Before-and-after change records
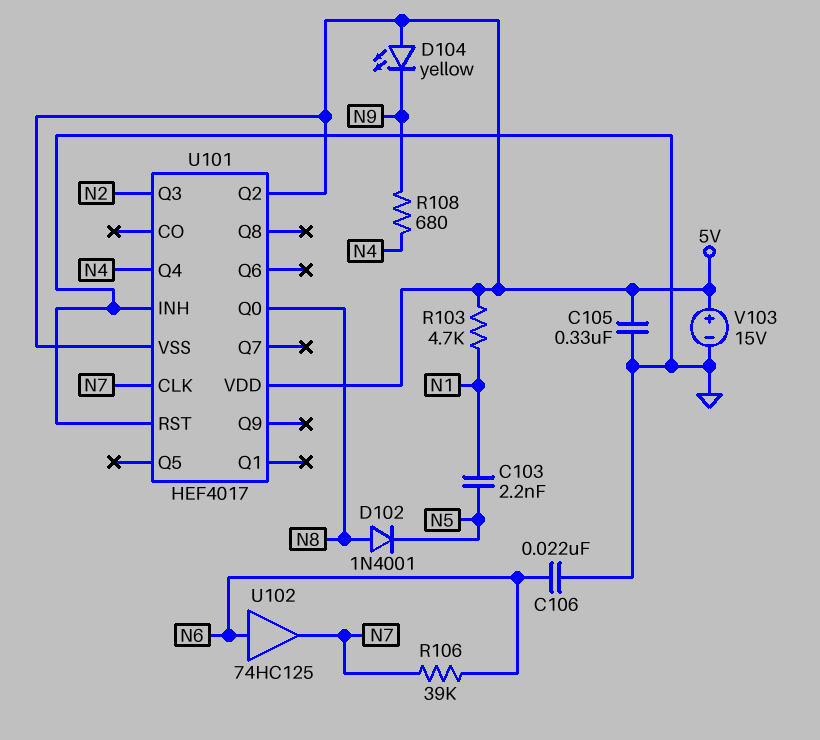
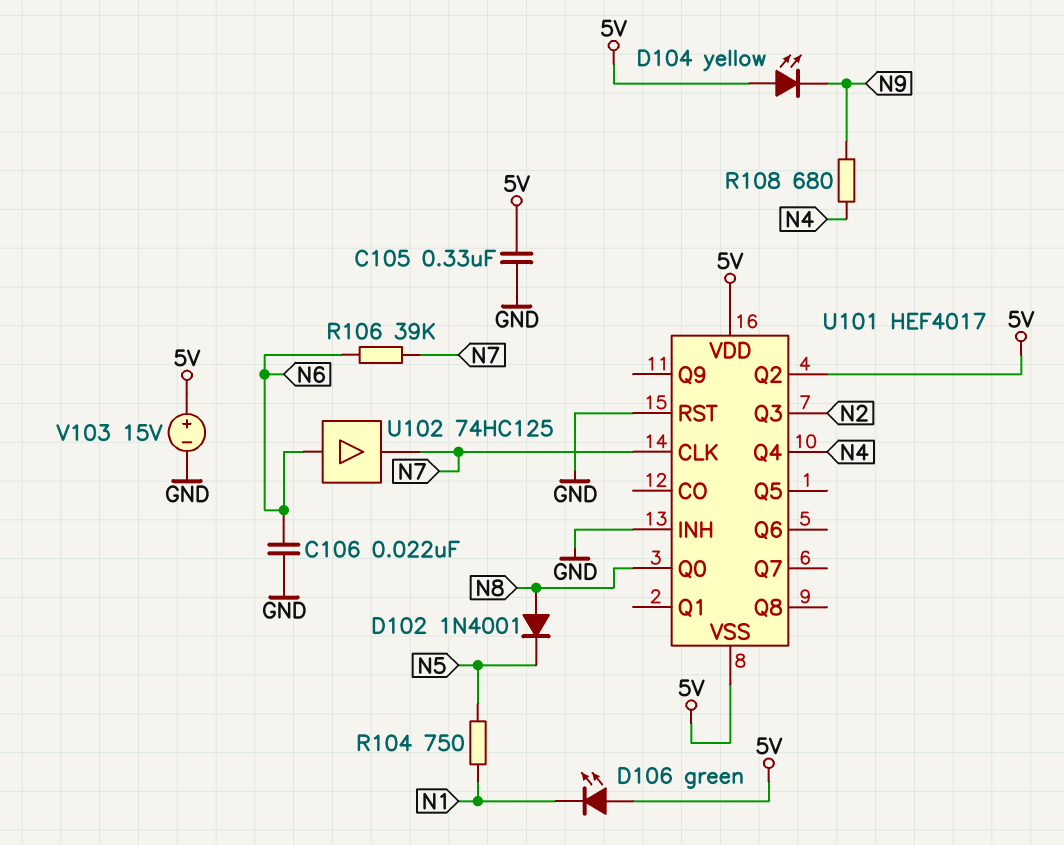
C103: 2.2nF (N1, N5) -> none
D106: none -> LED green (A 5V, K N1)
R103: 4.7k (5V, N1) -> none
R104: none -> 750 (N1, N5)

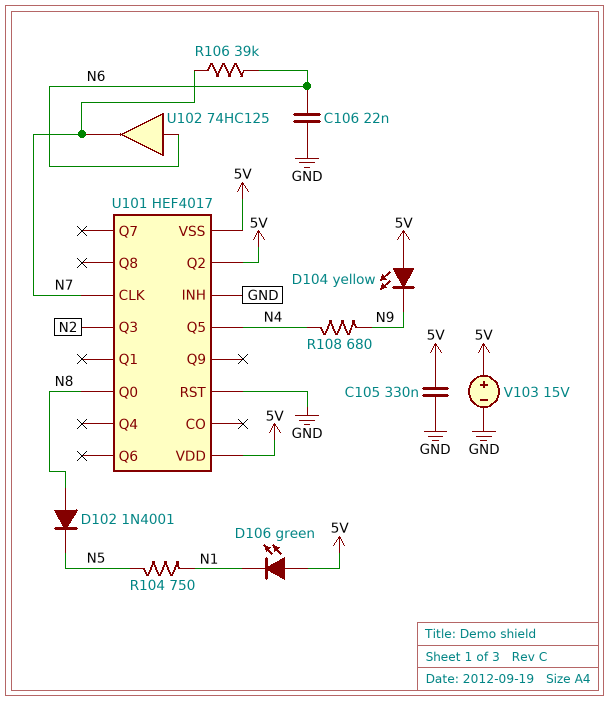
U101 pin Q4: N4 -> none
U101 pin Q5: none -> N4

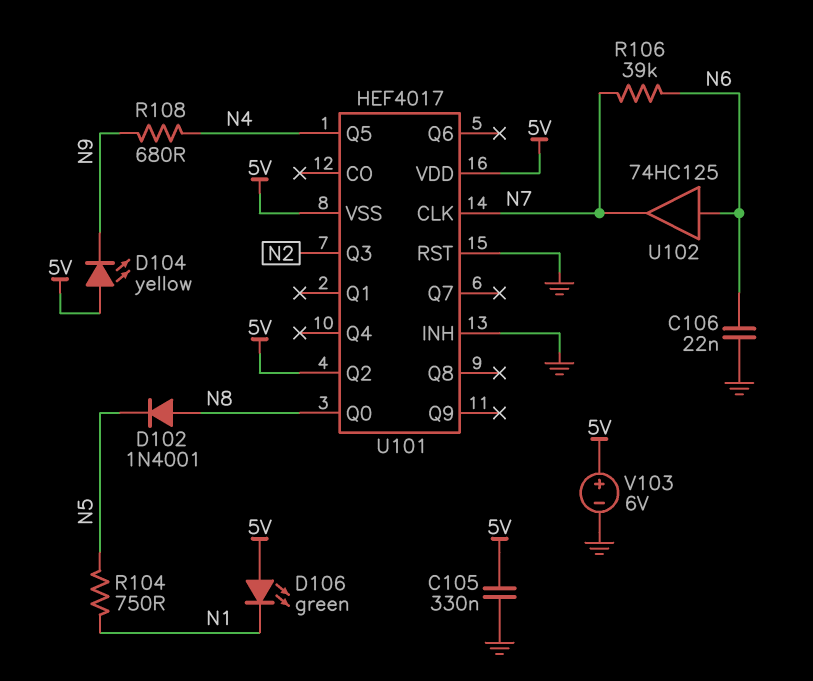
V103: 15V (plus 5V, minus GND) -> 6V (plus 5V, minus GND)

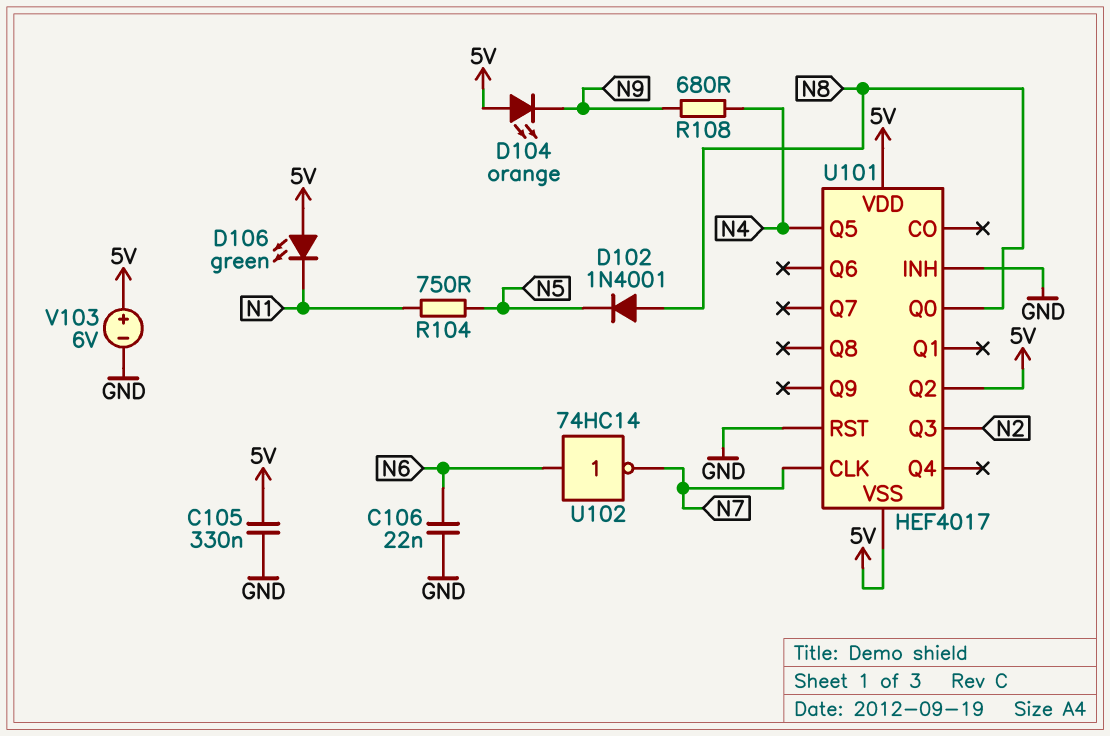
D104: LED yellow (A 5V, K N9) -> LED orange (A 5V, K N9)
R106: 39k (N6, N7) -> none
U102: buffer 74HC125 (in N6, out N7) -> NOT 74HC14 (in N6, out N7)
--
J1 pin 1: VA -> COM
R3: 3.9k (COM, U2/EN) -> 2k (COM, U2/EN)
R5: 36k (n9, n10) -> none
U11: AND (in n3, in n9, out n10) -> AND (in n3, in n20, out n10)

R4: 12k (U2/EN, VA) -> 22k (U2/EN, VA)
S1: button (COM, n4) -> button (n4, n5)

# ASSIGNMENT
Would you please reproduce the entries above, starting at the line with "C103: 2.2nF (N1, N5) -> none" and stopping after the line with "D104: LED yellow"? Omit any pictures.

# WRITTEN SOLUTION
C103: 2.2nF (N1, N5) -> none
D106: none -> LED green (A 5V, K N1)
R103: 4.7k (5V, N1) -> none
R104: none -> 750 (N1, N5)

U101 pin Q4: N4 -> none
U101 pin Q5: none -> N4

V103: 15V (plus 5V, minus GND) -> 6V (plus 5V, minus GND)

D104: LED yellow (A 5V, K N9) -> LED orange (A 5V, K N9)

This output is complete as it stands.